■ **What you are asked to do**
Reproduce the data that follows character for character, but omit its pictures.

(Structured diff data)

━━━━━━━━━━━━━━━━━━━━

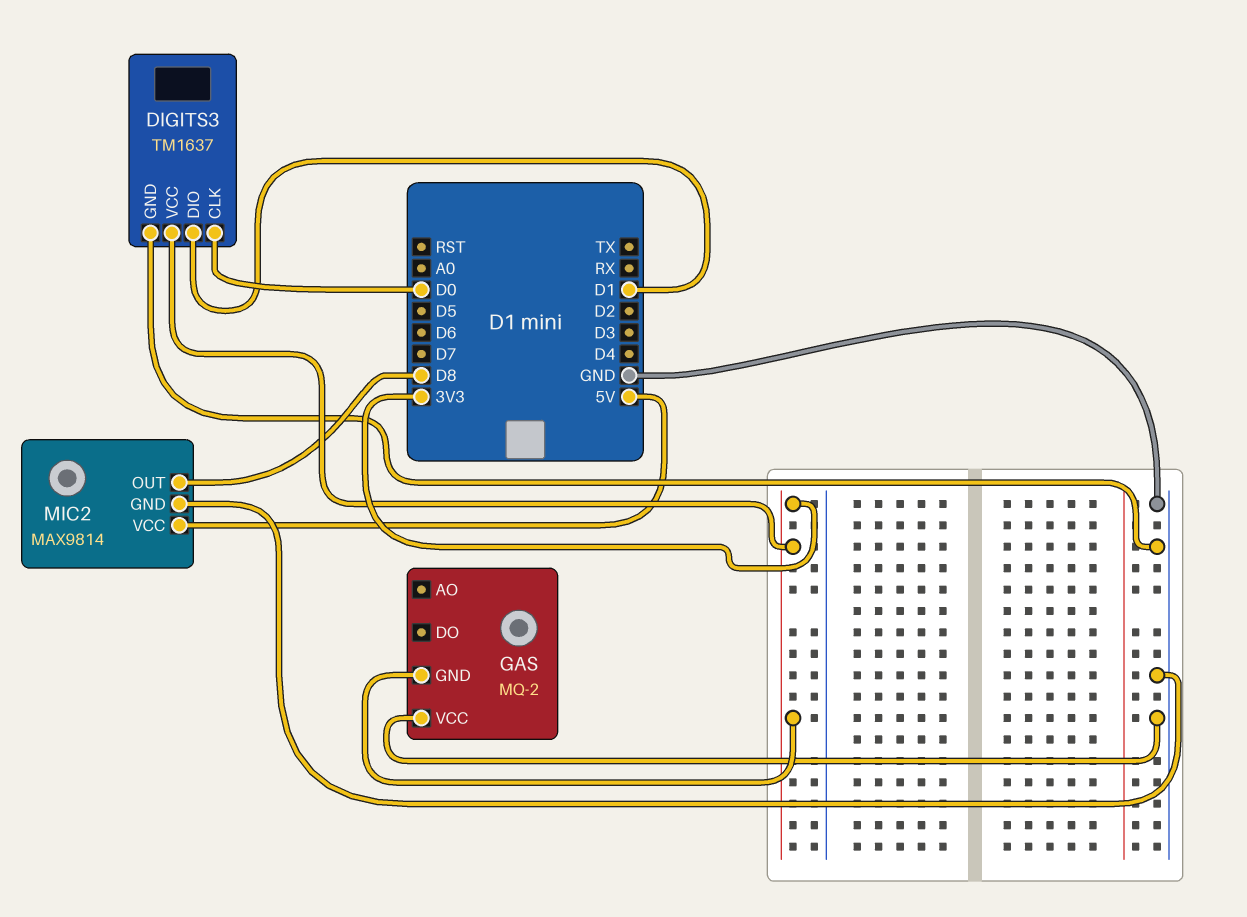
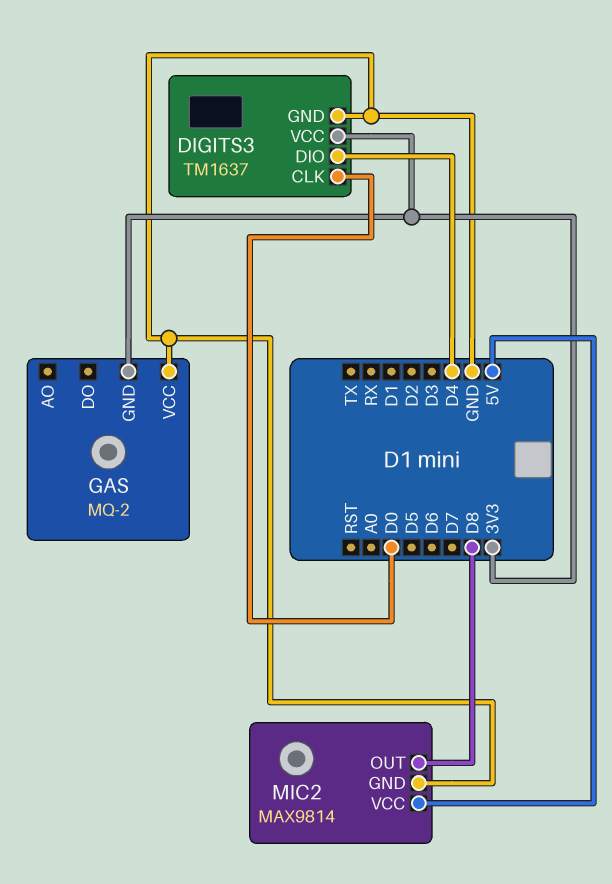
DIGITS3 pin DIO: D1 -> D4

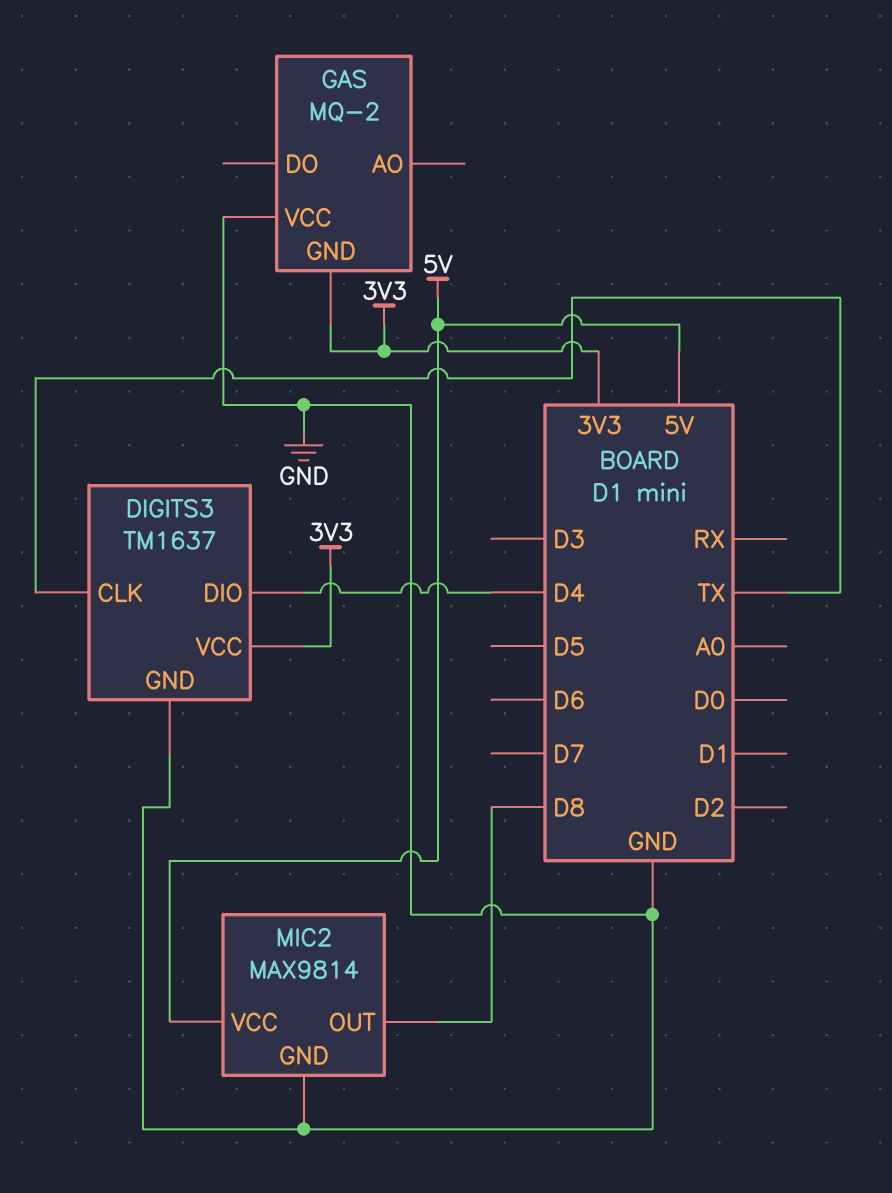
DIGITS3 pin CLK: D0 -> TX

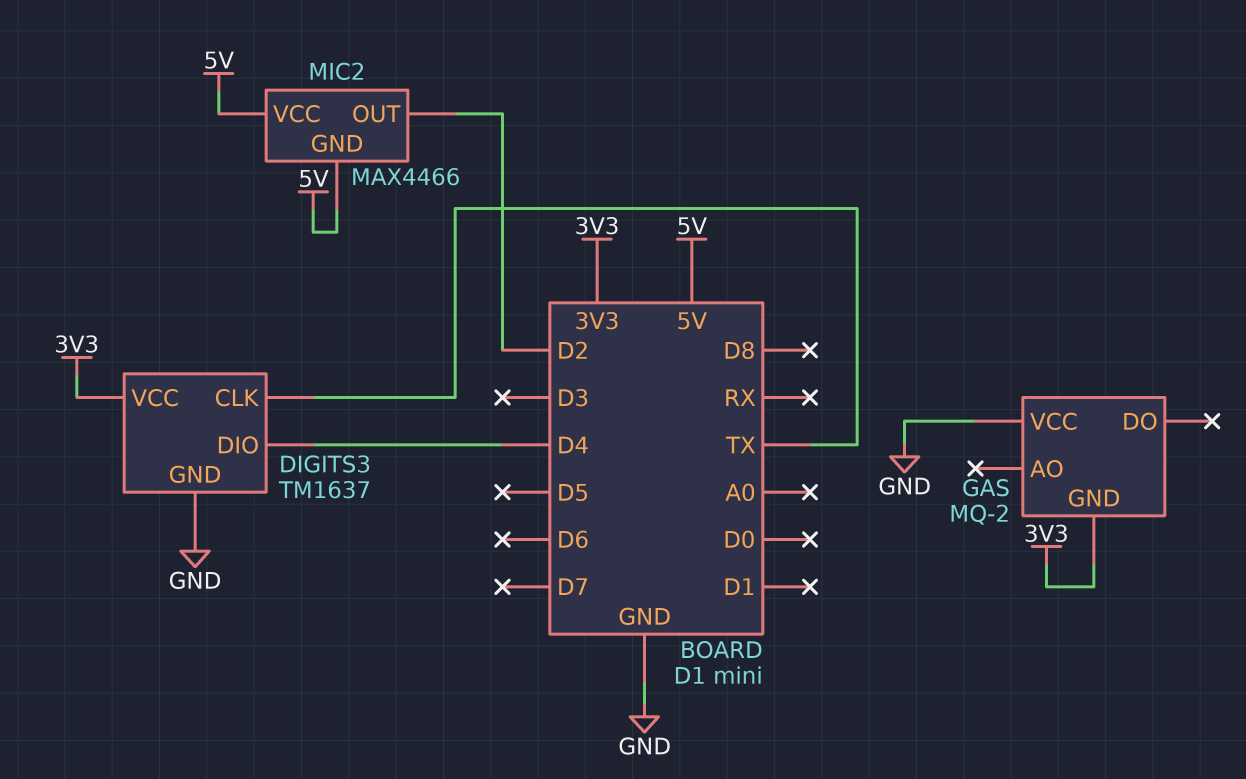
MIC2: MAX9814 -> MAX4466
MIC2 pin GND: GND -> 5V
MIC2 pin OUT: D8 -> D2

━━━━━━━━━━━━━━━━━━━━

■ **The answer**
DIGITS3 pin DIO: D1 -> D4

DIGITS3 pin CLK: D0 -> TX

MIC2: MAX9814 -> MAX4466
MIC2 pin GND: GND -> 5V
MIC2 pin OUT: D8 -> D2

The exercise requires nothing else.